● **What you need to do**:
The output should be every line below that includes the word "right".

Before-and-after object listings:
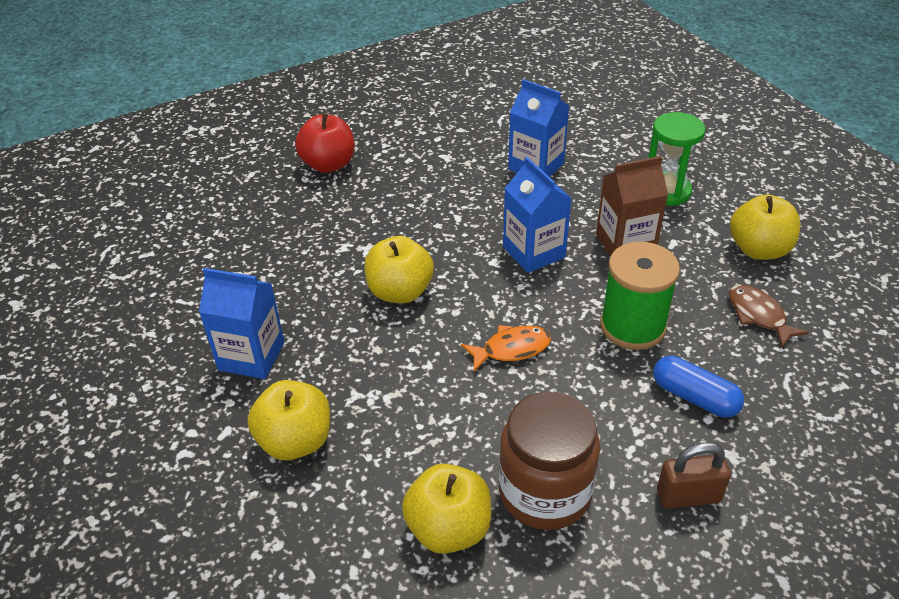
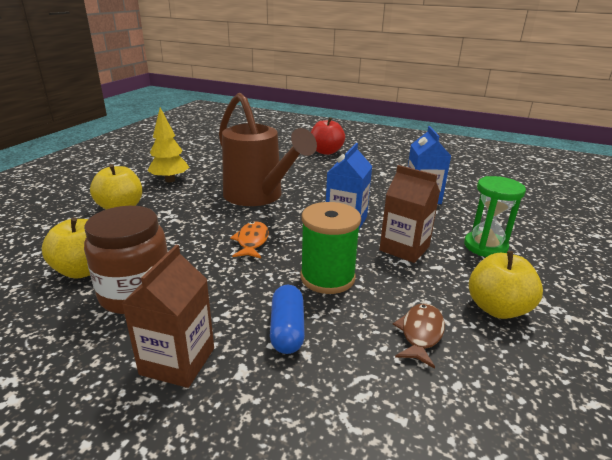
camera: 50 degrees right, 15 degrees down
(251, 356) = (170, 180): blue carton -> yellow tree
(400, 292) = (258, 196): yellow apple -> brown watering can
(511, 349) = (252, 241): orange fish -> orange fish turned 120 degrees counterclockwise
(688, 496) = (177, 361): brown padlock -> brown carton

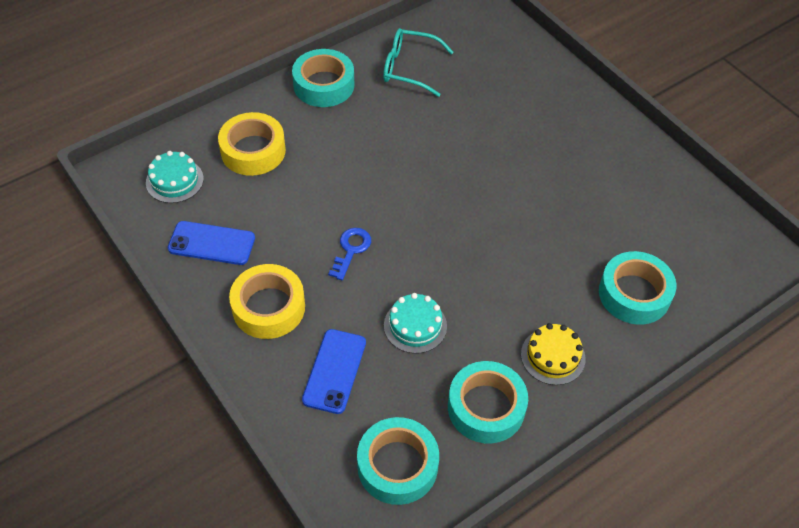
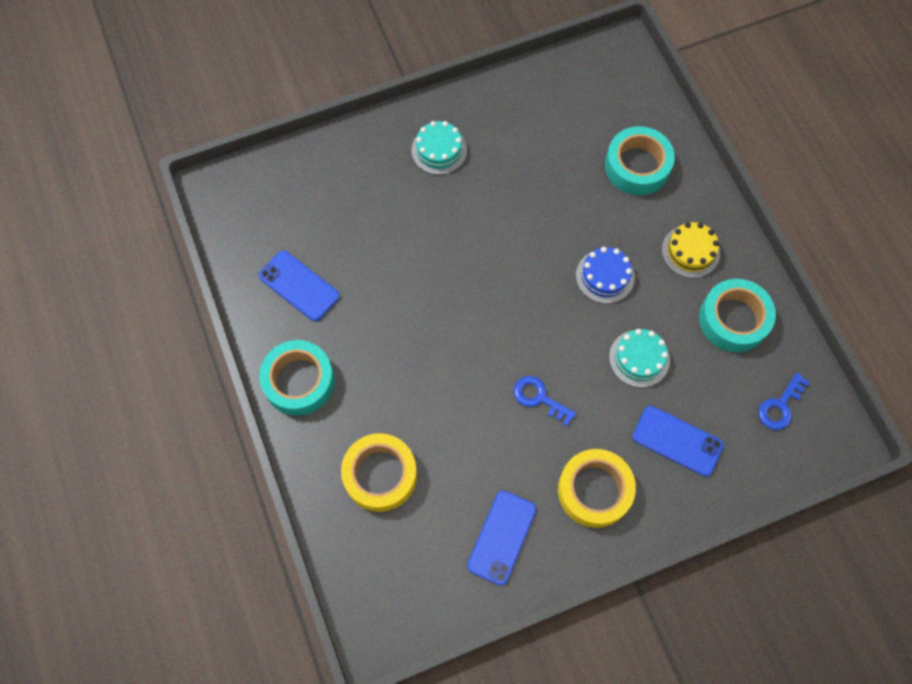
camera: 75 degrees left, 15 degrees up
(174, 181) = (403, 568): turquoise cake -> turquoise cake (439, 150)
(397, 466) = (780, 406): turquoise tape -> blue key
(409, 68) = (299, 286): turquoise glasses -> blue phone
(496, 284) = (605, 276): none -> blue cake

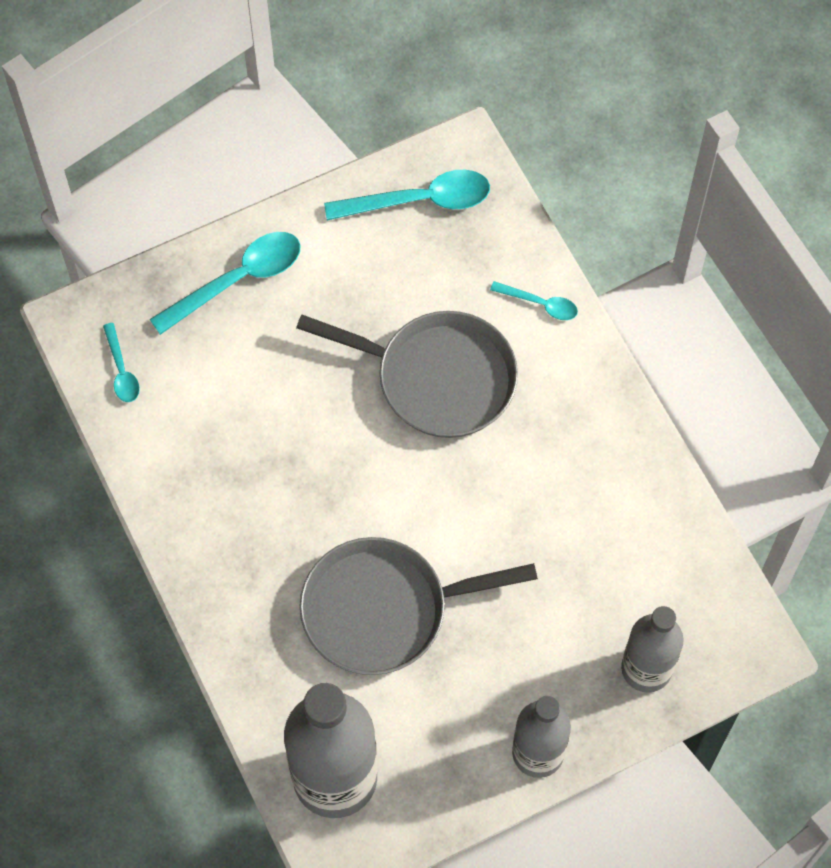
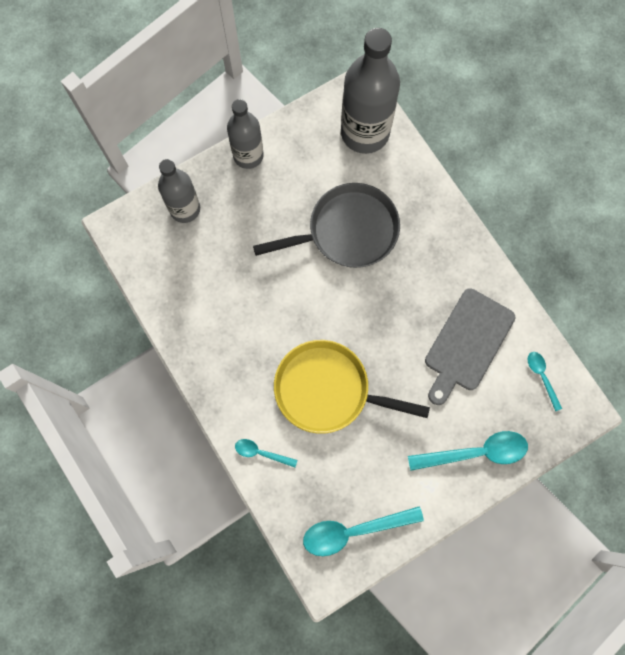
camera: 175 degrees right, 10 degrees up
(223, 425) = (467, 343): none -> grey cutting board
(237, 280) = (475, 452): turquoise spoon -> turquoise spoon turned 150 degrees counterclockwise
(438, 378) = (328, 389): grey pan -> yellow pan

● **Reply to the task**:
camera: 50 degrees right, 15 degrees down
camera: 175 degrees right, 10 degrees up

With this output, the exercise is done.